AIM OF THE EXERCISE – All lines from the one containing "appeared: flashlight/dark brown [462,341]" through the end of the data below are to be transcribed exactly. Leave out the rest.

GIVEN MATERIAL –

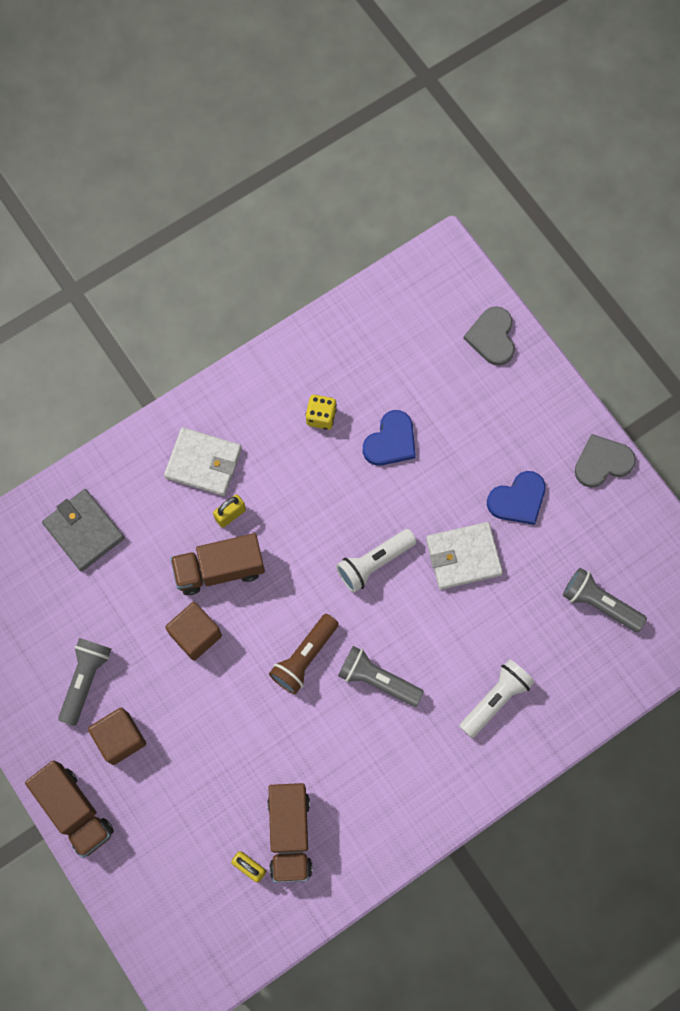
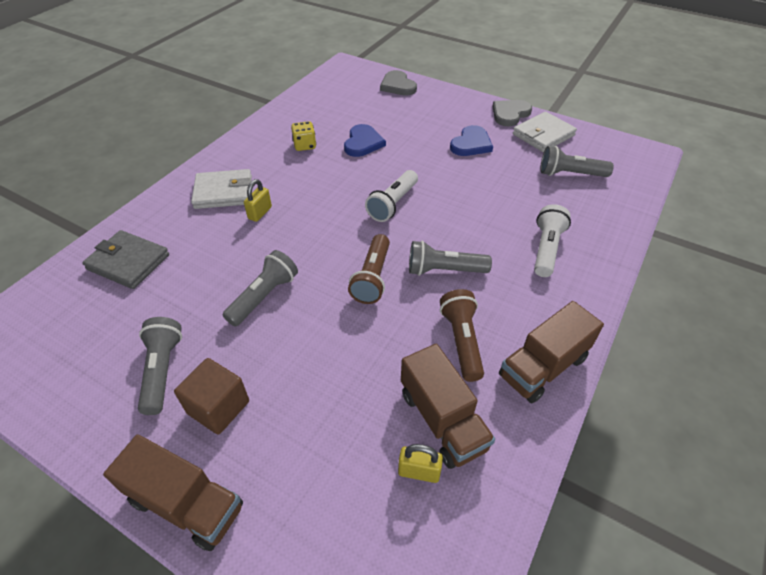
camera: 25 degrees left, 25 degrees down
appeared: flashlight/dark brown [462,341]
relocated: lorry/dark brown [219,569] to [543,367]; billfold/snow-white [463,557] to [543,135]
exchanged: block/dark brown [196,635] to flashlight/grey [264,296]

ANSWER –
appeared: flashlight/dark brown [462,341]
relocated: lorry/dark brown [219,569] to [543,367]; billfold/snow-white [463,557] to [543,135]
exchanged: block/dark brown [196,635] to flashlight/grey [264,296]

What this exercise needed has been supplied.